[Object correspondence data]
____________________

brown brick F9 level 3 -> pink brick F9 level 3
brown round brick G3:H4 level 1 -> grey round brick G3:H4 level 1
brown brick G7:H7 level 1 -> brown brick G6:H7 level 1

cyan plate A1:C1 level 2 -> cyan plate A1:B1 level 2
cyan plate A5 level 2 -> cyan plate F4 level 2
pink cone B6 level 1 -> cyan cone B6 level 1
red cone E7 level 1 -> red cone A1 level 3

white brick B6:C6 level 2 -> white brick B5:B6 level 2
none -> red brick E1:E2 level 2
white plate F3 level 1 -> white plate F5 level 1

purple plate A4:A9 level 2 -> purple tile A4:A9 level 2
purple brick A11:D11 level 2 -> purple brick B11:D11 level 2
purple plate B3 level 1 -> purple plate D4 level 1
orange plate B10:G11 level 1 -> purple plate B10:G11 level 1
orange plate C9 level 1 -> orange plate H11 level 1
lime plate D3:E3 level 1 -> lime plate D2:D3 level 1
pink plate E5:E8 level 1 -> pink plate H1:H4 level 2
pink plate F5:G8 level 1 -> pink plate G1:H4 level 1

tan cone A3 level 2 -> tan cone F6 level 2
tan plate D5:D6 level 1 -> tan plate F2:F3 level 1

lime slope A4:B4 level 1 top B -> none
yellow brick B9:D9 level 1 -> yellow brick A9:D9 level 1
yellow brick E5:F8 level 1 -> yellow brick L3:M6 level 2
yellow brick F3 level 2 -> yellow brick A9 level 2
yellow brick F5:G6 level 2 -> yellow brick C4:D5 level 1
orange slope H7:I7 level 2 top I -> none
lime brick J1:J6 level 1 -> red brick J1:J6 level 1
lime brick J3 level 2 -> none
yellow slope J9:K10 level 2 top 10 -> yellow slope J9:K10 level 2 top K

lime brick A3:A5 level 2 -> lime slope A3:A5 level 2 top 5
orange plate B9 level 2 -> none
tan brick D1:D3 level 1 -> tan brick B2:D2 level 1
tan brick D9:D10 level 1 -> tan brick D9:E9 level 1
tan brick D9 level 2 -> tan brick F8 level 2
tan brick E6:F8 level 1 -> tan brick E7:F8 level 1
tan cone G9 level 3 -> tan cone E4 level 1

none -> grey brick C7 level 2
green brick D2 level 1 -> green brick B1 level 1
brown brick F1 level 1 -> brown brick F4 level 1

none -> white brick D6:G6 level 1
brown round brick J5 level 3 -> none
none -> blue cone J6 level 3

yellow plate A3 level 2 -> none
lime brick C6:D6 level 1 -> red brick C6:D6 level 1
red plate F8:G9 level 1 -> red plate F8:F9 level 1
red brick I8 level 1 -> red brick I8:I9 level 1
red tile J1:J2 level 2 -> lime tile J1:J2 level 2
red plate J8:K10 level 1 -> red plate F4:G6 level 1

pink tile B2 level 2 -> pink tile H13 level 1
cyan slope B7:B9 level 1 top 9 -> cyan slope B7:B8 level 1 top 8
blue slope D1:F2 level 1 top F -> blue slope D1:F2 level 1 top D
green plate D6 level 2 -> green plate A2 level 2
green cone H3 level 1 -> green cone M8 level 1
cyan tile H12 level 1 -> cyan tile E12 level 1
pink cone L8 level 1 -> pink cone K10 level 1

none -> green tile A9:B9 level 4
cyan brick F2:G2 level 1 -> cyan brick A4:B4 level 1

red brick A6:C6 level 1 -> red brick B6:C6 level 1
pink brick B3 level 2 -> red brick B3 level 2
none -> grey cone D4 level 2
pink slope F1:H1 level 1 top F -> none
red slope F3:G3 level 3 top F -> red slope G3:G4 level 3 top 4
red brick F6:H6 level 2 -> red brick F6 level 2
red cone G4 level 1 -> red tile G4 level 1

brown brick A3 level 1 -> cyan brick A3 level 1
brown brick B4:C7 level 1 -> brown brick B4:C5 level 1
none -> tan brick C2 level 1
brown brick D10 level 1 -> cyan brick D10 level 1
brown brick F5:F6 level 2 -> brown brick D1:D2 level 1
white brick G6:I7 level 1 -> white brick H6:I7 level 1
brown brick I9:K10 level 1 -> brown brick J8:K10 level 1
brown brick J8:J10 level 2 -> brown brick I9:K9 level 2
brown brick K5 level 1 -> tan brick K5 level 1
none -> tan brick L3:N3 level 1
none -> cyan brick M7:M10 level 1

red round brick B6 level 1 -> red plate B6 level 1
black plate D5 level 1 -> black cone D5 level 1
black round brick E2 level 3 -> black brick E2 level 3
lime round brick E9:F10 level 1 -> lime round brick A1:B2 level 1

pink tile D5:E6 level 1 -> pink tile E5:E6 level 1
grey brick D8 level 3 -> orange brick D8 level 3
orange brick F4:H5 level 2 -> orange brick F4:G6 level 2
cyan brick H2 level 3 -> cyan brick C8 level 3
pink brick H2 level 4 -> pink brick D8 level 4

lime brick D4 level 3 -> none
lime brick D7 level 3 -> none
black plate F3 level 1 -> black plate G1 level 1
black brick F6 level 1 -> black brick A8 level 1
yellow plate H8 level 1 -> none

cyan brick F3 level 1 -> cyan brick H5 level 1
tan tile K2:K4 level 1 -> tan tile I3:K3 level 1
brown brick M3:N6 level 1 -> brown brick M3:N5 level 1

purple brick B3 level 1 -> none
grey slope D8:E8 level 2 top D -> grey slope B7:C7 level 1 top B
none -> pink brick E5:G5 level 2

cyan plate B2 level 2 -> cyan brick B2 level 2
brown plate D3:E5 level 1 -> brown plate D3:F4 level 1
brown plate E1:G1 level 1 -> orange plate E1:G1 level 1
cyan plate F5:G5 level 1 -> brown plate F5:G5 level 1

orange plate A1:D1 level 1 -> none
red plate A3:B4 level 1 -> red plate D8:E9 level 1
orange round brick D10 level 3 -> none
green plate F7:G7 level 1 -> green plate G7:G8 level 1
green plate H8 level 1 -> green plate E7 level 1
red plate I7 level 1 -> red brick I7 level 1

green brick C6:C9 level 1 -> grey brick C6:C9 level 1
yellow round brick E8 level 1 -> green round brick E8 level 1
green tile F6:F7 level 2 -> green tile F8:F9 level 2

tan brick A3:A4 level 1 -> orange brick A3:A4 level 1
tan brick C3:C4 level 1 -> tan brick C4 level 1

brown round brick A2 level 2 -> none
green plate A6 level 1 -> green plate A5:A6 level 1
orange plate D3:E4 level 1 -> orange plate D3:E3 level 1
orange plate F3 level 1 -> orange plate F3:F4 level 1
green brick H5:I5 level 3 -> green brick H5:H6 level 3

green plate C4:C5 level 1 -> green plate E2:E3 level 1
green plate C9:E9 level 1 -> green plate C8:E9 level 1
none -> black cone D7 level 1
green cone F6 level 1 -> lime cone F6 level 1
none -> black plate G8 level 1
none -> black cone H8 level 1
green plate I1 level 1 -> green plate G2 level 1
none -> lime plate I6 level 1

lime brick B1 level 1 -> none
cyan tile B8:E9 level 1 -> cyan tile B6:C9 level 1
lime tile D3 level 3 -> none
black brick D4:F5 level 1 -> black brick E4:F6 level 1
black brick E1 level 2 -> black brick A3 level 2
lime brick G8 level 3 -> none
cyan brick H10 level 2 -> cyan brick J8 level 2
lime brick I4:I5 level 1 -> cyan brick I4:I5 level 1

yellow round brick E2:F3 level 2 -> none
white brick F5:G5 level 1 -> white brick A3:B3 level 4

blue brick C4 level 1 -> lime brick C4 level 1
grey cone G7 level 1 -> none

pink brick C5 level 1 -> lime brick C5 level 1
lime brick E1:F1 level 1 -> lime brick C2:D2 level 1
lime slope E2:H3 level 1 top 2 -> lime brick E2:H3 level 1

____________________

Work to be completed:
Copy exactly the lines that run from the first line of the data to the line containing "purple plate B3", please, with both ends included and nothing else.

Problem solution:
brown brick F9 level 3 -> pink brick F9 level 3
brown round brick G3:H4 level 1 -> grey round brick G3:H4 level 1
brown brick G7:H7 level 1 -> brown brick G6:H7 level 1

cyan plate A1:C1 level 2 -> cyan plate A1:B1 level 2
cyan plate A5 level 2 -> cyan plate F4 level 2
pink cone B6 level 1 -> cyan cone B6 level 1
red cone E7 level 1 -> red cone A1 level 3

white brick B6:C6 level 2 -> white brick B5:B6 level 2
none -> red brick E1:E2 level 2
white plate F3 level 1 -> white plate F5 level 1

purple plate A4:A9 level 2 -> purple tile A4:A9 level 2
purple brick A11:D11 level 2 -> purple brick B11:D11 level 2
purple plate B3 level 1 -> purple plate D4 level 1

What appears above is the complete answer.